Instructions to follow:
Could you write out the lines below exactly, beginning with the first and finishing with the one that contains "black cap: 7 -> 6"?
====== Input for this task
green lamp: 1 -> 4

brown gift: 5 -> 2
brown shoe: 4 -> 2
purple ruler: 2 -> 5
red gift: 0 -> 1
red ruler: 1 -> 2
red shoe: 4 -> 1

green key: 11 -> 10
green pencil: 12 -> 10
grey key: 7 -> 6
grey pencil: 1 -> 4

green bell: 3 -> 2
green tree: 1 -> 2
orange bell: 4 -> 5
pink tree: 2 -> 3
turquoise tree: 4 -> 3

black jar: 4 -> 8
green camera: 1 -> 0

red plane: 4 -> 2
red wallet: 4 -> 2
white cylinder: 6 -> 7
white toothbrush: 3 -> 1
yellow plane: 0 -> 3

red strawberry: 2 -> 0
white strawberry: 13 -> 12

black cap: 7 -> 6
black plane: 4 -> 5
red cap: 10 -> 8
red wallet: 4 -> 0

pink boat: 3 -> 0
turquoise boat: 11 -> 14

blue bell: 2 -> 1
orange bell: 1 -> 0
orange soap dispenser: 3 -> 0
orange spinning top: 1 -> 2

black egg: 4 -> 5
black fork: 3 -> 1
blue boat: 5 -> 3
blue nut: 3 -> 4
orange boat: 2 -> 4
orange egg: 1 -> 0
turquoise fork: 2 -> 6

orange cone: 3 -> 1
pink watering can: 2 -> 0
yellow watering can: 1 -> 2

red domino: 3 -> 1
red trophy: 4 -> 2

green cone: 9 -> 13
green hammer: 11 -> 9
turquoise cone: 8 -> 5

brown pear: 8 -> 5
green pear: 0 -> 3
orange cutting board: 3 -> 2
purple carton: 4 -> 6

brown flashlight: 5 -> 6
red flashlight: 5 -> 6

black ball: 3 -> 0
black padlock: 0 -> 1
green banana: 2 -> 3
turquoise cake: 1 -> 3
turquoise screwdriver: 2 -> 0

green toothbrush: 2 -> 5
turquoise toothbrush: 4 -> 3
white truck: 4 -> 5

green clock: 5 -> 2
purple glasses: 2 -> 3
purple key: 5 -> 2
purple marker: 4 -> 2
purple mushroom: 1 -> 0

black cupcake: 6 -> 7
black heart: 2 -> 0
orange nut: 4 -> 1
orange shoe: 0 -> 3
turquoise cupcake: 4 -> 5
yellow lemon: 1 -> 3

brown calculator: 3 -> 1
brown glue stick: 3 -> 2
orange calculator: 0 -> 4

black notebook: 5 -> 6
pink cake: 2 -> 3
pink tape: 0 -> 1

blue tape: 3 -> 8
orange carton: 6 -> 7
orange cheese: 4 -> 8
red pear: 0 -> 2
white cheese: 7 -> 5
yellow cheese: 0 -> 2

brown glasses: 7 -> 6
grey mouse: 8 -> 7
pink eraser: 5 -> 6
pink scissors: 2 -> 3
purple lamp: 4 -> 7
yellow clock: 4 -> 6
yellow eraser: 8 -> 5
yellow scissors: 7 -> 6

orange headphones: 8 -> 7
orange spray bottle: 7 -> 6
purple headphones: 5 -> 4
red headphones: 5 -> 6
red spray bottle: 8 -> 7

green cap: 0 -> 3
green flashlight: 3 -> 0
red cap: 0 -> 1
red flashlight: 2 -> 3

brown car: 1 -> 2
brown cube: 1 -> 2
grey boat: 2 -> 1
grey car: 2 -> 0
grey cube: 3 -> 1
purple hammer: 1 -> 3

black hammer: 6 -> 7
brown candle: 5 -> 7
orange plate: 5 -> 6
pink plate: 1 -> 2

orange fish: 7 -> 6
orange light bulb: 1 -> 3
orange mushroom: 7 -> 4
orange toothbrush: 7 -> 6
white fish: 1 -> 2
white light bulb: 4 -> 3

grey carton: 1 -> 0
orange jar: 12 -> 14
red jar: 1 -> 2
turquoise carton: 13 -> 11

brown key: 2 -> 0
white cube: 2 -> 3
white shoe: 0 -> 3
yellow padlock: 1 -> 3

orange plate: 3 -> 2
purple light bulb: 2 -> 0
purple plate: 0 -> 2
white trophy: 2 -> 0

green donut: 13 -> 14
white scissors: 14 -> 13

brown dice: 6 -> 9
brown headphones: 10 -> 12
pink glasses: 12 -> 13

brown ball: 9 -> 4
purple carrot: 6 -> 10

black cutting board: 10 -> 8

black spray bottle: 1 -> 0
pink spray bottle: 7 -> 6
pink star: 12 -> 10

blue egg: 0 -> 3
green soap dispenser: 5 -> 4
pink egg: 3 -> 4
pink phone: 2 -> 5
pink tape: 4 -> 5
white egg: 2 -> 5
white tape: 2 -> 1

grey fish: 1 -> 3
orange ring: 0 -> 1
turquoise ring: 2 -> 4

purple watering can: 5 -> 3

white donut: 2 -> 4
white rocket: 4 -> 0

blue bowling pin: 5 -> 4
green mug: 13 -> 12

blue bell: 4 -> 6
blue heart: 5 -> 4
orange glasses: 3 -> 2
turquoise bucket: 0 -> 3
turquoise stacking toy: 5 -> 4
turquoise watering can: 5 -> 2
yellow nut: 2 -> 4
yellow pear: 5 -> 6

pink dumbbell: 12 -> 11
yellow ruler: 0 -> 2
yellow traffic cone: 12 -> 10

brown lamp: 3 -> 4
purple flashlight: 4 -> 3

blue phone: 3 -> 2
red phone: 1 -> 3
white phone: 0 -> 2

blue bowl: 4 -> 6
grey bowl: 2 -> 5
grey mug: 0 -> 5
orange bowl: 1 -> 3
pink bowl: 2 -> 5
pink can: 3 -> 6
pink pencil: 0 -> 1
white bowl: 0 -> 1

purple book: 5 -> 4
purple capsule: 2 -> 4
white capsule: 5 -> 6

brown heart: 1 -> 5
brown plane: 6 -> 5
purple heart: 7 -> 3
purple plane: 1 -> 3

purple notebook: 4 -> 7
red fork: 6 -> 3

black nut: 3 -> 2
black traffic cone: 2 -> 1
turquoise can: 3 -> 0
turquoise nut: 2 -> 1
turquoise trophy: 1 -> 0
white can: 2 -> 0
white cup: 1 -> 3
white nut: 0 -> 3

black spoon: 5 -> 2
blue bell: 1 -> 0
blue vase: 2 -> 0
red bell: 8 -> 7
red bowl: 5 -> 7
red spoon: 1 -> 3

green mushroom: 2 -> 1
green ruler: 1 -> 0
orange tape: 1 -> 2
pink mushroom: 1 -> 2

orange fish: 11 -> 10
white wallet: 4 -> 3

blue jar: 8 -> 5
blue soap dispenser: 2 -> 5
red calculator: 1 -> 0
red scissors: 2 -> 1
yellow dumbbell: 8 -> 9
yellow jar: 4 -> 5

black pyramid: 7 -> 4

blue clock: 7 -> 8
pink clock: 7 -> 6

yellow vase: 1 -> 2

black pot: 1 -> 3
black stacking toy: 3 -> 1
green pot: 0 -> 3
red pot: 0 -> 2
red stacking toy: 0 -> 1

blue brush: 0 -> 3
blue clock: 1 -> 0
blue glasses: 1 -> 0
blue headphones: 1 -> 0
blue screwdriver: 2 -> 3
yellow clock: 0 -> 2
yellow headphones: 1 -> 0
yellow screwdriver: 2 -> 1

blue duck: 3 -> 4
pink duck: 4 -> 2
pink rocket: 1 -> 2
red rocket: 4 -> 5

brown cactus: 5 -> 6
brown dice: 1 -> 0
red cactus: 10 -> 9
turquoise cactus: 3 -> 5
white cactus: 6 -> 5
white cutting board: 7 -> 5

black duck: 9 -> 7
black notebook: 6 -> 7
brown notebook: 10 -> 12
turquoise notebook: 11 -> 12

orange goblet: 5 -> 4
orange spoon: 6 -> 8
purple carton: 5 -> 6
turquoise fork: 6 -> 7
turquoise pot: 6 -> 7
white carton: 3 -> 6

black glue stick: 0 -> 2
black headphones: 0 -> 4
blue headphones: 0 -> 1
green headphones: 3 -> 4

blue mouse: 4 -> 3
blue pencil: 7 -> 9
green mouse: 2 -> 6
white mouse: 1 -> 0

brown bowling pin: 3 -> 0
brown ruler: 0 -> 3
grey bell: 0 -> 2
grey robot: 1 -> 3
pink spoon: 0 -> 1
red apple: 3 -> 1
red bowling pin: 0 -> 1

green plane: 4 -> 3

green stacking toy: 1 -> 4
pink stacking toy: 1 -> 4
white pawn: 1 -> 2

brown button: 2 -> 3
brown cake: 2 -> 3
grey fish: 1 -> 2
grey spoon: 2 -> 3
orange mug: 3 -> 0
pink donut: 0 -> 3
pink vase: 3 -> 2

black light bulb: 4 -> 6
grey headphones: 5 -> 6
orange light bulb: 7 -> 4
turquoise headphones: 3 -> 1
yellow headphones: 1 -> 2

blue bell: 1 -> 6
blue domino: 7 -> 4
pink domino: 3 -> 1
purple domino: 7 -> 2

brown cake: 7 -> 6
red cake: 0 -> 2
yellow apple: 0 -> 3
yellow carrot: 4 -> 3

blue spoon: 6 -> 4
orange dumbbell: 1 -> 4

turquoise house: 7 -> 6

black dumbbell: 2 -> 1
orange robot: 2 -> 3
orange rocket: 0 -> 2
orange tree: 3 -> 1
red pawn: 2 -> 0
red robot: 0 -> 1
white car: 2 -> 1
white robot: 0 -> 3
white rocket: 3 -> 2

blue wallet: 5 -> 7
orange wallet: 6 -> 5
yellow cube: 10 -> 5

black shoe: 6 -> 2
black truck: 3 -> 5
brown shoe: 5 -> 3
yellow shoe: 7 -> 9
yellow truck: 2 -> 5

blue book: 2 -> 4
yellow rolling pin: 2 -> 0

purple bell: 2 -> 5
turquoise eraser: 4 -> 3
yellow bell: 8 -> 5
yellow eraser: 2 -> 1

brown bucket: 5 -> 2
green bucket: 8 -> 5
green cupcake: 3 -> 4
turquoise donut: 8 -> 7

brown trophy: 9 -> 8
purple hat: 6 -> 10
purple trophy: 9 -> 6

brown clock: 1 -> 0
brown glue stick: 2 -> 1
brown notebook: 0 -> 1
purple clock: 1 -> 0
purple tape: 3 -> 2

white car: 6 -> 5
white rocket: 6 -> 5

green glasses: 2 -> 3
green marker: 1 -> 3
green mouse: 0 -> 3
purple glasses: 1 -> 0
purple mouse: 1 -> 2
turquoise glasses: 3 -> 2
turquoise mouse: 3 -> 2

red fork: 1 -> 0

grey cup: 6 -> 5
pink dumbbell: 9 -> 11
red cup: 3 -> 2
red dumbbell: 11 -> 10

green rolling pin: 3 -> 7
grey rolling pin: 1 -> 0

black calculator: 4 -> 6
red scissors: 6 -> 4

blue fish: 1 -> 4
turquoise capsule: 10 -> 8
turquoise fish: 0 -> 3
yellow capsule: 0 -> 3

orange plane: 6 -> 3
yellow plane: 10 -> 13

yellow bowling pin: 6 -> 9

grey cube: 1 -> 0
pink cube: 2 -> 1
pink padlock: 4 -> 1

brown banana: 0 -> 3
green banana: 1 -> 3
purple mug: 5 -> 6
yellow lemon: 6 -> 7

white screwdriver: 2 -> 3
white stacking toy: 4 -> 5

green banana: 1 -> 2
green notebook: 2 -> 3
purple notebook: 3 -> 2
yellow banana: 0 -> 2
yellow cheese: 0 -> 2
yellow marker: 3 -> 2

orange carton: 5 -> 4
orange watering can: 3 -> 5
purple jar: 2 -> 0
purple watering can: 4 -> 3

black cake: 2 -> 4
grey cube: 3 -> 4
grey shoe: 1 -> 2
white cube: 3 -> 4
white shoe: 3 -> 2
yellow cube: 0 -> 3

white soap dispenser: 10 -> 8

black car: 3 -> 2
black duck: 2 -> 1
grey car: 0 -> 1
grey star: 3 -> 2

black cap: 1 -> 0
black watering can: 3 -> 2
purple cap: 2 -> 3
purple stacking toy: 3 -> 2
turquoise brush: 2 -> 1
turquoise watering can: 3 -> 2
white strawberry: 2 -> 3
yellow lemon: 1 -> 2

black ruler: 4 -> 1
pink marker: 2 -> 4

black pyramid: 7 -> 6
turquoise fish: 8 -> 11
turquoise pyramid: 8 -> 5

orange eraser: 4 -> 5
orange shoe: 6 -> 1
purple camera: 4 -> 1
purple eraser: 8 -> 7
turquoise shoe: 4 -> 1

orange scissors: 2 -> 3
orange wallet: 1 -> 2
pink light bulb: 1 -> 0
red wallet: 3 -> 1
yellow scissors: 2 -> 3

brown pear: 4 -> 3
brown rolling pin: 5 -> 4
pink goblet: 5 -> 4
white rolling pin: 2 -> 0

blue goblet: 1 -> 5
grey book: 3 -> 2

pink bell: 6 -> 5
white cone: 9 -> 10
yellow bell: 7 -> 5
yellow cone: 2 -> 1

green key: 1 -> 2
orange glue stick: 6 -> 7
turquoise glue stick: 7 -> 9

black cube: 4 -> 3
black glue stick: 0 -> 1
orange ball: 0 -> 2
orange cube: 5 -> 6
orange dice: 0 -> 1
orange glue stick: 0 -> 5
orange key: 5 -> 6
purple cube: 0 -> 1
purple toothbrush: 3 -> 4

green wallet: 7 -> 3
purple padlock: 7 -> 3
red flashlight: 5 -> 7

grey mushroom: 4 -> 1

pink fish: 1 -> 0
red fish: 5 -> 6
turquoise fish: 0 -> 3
============
Exercise solution:
green lamp: 1 -> 4

brown gift: 5 -> 2
brown shoe: 4 -> 2
purple ruler: 2 -> 5
red gift: 0 -> 1
red ruler: 1 -> 2
red shoe: 4 -> 1

green key: 11 -> 10
green pencil: 12 -> 10
grey key: 7 -> 6
grey pencil: 1 -> 4

green bell: 3 -> 2
green tree: 1 -> 2
orange bell: 4 -> 5
pink tree: 2 -> 3
turquoise tree: 4 -> 3

black jar: 4 -> 8
green camera: 1 -> 0

red plane: 4 -> 2
red wallet: 4 -> 2
white cylinder: 6 -> 7
white toothbrush: 3 -> 1
yellow plane: 0 -> 3

red strawberry: 2 -> 0
white strawberry: 13 -> 12

black cap: 7 -> 6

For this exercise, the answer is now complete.